··· Records for processing ···
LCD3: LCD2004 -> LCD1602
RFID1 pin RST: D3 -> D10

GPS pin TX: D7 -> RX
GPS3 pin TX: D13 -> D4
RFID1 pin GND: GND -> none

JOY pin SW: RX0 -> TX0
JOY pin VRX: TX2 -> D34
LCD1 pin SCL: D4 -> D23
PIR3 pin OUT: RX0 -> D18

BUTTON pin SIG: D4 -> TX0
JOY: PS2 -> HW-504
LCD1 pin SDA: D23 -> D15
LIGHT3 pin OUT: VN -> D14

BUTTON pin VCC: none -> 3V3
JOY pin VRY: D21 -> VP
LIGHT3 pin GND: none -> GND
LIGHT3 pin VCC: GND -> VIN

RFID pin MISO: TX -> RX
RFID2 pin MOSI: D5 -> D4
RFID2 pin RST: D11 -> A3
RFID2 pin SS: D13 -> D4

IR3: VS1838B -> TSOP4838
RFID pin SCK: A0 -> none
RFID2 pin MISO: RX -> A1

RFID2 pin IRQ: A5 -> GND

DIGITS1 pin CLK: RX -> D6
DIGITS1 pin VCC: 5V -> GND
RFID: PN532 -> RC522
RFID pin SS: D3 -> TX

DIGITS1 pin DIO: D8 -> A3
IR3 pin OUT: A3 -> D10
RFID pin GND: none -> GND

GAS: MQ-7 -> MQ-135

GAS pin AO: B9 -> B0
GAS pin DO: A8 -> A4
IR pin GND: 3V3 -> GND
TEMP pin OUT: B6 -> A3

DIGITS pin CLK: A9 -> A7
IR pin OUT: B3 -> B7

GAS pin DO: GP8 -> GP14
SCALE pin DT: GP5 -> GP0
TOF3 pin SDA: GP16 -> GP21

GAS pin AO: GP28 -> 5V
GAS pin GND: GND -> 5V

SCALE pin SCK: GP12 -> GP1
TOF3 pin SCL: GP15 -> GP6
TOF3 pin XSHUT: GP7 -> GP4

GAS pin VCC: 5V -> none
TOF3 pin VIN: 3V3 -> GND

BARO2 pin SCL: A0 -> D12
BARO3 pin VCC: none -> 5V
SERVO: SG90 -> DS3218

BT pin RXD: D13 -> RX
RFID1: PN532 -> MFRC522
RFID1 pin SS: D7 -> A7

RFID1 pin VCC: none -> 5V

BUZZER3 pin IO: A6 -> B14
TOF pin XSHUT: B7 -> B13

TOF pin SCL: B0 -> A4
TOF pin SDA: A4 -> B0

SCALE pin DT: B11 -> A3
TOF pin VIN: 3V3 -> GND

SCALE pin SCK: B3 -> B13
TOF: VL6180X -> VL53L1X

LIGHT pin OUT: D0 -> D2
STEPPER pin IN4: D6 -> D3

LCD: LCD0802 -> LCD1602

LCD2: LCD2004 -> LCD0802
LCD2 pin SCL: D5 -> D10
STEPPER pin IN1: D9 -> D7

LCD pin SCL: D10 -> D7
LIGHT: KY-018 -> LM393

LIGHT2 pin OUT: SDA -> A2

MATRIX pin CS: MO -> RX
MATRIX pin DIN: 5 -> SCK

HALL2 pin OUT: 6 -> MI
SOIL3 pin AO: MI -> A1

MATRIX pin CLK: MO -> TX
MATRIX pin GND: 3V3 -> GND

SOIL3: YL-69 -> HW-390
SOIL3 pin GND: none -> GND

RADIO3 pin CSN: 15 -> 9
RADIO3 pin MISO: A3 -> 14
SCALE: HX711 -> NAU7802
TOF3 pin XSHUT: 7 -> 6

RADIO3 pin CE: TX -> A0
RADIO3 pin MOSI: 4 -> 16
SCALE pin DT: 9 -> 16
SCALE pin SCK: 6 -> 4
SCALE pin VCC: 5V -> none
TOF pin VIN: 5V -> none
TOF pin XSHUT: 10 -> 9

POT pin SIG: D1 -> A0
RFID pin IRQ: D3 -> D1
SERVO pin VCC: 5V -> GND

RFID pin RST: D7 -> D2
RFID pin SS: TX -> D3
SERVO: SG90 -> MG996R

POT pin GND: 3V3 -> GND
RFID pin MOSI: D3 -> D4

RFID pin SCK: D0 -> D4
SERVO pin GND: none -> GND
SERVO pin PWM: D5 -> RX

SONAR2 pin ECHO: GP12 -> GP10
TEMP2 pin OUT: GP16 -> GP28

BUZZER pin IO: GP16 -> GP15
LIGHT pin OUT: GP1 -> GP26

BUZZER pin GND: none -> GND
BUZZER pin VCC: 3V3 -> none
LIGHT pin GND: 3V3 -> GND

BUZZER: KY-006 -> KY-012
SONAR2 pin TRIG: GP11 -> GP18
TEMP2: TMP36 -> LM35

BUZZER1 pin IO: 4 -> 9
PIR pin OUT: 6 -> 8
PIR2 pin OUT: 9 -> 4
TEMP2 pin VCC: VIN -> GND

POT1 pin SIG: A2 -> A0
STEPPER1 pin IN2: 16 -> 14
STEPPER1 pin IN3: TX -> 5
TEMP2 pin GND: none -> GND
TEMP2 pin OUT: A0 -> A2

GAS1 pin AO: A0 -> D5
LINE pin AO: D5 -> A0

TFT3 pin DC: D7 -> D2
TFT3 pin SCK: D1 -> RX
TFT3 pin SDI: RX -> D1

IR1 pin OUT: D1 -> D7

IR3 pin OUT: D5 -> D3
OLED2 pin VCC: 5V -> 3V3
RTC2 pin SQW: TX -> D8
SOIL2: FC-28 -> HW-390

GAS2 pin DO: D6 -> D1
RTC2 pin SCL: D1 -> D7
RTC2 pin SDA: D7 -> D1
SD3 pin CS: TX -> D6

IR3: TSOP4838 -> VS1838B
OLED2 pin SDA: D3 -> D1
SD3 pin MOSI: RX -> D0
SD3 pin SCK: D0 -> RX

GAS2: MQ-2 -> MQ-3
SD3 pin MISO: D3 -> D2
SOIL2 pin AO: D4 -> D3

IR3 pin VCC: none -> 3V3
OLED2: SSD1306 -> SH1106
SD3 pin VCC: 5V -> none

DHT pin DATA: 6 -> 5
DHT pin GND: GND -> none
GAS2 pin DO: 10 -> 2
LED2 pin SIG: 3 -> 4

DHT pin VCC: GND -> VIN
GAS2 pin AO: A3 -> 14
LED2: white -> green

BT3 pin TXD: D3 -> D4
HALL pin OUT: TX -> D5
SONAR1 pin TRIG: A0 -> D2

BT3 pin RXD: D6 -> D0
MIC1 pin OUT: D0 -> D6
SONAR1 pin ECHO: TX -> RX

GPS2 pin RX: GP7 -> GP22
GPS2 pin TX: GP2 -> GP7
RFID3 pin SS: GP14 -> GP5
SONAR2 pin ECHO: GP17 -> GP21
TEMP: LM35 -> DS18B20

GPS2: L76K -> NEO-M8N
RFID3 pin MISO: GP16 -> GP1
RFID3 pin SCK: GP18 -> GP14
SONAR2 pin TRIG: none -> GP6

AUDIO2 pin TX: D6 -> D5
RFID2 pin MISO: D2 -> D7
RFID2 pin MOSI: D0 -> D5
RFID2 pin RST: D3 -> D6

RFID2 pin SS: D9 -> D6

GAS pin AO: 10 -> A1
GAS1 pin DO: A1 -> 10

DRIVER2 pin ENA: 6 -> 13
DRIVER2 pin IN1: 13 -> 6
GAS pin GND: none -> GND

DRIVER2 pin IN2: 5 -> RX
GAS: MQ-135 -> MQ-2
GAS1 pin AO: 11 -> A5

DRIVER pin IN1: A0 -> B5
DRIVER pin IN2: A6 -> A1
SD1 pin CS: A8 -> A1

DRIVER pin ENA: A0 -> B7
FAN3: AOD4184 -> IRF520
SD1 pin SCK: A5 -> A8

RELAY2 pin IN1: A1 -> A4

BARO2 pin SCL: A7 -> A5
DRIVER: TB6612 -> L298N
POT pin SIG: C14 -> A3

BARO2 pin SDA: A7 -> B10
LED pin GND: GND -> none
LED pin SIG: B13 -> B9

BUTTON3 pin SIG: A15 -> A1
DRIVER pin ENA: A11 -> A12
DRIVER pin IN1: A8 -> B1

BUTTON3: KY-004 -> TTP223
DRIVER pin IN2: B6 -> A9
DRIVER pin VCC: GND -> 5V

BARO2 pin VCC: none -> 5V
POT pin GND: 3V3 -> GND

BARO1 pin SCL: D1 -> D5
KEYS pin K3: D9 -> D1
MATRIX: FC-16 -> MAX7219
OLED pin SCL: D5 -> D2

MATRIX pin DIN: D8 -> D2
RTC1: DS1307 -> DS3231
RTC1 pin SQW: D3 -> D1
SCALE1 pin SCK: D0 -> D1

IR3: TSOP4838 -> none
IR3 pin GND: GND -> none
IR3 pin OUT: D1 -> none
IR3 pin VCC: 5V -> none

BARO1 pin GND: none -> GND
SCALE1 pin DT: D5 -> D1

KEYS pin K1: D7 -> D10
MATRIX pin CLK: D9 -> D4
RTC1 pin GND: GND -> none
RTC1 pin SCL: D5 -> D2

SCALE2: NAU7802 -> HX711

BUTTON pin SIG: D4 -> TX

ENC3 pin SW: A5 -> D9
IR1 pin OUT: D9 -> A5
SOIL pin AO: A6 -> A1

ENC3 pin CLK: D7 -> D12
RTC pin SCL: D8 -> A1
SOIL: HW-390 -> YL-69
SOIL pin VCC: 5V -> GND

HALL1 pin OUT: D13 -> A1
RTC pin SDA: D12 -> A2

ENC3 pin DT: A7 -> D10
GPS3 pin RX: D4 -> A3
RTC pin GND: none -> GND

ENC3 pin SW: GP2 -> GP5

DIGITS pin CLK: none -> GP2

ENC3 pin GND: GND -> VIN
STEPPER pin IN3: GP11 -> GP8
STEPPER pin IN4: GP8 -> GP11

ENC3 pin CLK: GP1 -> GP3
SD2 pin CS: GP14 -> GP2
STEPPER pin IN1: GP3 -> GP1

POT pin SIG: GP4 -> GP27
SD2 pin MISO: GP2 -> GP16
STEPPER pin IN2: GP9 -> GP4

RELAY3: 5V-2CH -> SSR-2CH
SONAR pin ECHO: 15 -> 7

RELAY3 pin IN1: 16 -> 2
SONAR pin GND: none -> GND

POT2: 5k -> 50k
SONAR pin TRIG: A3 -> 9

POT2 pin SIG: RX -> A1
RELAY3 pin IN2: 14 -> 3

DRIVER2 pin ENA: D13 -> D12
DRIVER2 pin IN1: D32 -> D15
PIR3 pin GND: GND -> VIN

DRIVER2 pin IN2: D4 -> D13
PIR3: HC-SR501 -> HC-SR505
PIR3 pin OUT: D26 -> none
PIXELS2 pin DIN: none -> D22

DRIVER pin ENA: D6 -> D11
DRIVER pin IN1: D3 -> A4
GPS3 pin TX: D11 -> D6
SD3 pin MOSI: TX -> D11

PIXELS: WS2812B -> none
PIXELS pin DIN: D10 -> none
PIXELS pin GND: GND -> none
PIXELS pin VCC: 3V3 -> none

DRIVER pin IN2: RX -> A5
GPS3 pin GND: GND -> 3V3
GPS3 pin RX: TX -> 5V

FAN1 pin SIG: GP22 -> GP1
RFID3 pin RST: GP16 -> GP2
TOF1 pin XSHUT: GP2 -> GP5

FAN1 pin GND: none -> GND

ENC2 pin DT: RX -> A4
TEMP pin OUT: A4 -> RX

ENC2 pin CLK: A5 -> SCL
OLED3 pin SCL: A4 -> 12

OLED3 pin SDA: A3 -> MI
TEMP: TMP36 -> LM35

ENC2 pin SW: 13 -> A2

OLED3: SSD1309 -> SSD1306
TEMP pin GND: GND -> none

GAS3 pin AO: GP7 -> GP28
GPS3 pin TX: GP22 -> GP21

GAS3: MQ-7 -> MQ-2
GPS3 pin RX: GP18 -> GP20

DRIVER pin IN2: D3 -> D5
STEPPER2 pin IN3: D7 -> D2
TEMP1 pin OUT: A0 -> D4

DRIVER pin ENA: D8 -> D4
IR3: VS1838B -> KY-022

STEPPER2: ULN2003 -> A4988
···
- _Exercise objective_:
Write down again, exactly as given, only the lines above that fall from the line with "IR3 pin VCC: 5V -> none" to the line with "PIXELS: WS2812B -> none", inclusive.

- _Output of the task_:
IR3 pin VCC: 5V -> none

BARO1 pin GND: none -> GND
SCALE1 pin DT: D5 -> D1

KEYS pin K1: D7 -> D10
MATRIX pin CLK: D9 -> D4
RTC1 pin GND: GND -> none
RTC1 pin SCL: D5 -> D2

SCALE2: NAU7802 -> HX711

BUTTON pin SIG: D4 -> TX

ENC3 pin SW: A5 -> D9
IR1 pin OUT: D9 -> A5
SOIL pin AO: A6 -> A1

ENC3 pin CLK: D7 -> D12
RTC pin SCL: D8 -> A1
SOIL: HW-390 -> YL-69
SOIL pin VCC: 5V -> GND

HALL1 pin OUT: D13 -> A1
RTC pin SDA: D12 -> A2

ENC3 pin DT: A7 -> D10
GPS3 pin RX: D4 -> A3
RTC pin GND: none -> GND

ENC3 pin SW: GP2 -> GP5

DIGITS pin CLK: none -> GP2

ENC3 pin GND: GND -> VIN
STEPPER pin IN3: GP11 -> GP8
STEPPER pin IN4: GP8 -> GP11

ENC3 pin CLK: GP1 -> GP3
SD2 pin CS: GP14 -> GP2
STEPPER pin IN1: GP3 -> GP1

POT pin SIG: GP4 -> GP27
SD2 pin MISO: GP2 -> GP16
STEPPER pin IN2: GP9 -> GP4

RELAY3: 5V-2CH -> SSR-2CH
SONAR pin ECHO: 15 -> 7

RELAY3 pin IN1: 16 -> 2
SONAR pin GND: none -> GND

POT2: 5k -> 50k
SONAR pin TRIG: A3 -> 9

POT2 pin SIG: RX -> A1
RELAY3 pin IN2: 14 -> 3

DRIVER2 pin ENA: D13 -> D12
DRIVER2 pin IN1: D32 -> D15
PIR3 pin GND: GND -> VIN

DRIVER2 pin IN2: D4 -> D13
PIR3: HC-SR501 -> HC-SR505
PIR3 pin OUT: D26 -> none
PIXELS2 pin DIN: none -> D22

DRIVER pin ENA: D6 -> D11
DRIVER pin IN1: D3 -> A4
GPS3 pin TX: D11 -> D6
SD3 pin MOSI: TX -> D11

PIXELS: WS2812B -> none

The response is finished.